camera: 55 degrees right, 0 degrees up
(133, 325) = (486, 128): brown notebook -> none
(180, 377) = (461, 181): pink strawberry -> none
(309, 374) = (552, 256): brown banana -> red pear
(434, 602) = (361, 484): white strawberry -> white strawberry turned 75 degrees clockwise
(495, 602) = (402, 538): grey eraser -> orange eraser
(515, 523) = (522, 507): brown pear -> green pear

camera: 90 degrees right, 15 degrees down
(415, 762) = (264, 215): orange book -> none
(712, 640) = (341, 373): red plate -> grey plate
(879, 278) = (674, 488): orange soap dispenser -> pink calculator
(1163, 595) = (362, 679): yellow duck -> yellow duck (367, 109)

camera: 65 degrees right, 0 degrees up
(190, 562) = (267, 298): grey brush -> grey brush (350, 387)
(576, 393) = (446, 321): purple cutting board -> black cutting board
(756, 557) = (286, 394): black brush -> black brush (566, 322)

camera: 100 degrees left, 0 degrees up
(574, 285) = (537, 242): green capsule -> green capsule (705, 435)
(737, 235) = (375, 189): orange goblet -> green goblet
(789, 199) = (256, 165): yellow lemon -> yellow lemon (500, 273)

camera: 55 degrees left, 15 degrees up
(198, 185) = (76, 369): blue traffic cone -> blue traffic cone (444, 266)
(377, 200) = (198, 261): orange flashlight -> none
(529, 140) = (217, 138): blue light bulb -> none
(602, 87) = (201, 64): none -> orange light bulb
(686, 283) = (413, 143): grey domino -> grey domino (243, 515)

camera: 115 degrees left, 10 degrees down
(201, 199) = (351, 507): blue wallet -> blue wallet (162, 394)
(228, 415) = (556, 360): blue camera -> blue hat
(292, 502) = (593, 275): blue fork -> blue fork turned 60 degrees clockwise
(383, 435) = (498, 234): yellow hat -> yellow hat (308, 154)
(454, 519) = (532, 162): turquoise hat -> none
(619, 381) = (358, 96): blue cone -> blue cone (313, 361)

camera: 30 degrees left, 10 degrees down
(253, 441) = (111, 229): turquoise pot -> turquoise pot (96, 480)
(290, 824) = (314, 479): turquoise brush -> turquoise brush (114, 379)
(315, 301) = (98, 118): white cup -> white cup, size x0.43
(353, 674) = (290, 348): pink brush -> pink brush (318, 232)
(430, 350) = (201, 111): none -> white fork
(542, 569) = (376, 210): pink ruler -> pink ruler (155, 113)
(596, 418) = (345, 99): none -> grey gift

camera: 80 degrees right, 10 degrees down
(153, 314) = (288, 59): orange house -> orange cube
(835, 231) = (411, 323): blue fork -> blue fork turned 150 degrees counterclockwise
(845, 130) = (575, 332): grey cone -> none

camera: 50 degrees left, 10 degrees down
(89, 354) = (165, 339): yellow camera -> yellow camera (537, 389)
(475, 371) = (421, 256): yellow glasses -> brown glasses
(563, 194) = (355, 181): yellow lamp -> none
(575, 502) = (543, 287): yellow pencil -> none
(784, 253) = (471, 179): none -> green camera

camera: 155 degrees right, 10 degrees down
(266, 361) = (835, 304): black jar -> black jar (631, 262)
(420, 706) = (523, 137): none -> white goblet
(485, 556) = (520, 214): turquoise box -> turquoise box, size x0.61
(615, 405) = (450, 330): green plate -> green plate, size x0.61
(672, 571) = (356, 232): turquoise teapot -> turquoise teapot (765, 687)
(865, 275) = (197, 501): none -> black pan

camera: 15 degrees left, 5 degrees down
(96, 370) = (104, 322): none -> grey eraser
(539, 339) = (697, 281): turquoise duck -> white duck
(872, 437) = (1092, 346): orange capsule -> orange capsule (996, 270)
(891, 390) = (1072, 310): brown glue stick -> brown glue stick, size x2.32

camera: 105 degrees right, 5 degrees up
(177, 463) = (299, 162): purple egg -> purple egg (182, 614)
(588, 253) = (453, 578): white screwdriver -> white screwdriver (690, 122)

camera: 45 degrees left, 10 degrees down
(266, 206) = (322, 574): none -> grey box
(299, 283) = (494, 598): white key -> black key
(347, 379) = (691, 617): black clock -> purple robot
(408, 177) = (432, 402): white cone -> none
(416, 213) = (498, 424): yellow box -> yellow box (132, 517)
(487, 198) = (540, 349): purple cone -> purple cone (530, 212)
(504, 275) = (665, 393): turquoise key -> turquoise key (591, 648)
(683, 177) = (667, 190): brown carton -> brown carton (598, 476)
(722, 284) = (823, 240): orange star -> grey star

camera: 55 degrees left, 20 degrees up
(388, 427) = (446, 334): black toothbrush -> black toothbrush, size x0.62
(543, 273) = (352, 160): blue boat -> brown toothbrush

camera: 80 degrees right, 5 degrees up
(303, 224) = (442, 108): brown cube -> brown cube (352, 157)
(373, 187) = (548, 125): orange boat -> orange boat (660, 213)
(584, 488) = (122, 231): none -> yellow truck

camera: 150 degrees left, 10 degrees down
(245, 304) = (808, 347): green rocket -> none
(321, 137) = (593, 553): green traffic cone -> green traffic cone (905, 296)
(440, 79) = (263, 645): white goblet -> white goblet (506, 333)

TASK PROMPT -> Gather each line of the records holding the string "pear".

TASK RESULT ->
(309, 374) = (552, 256): brown banana -> red pear
(515, 523) = (522, 507): brown pear -> green pear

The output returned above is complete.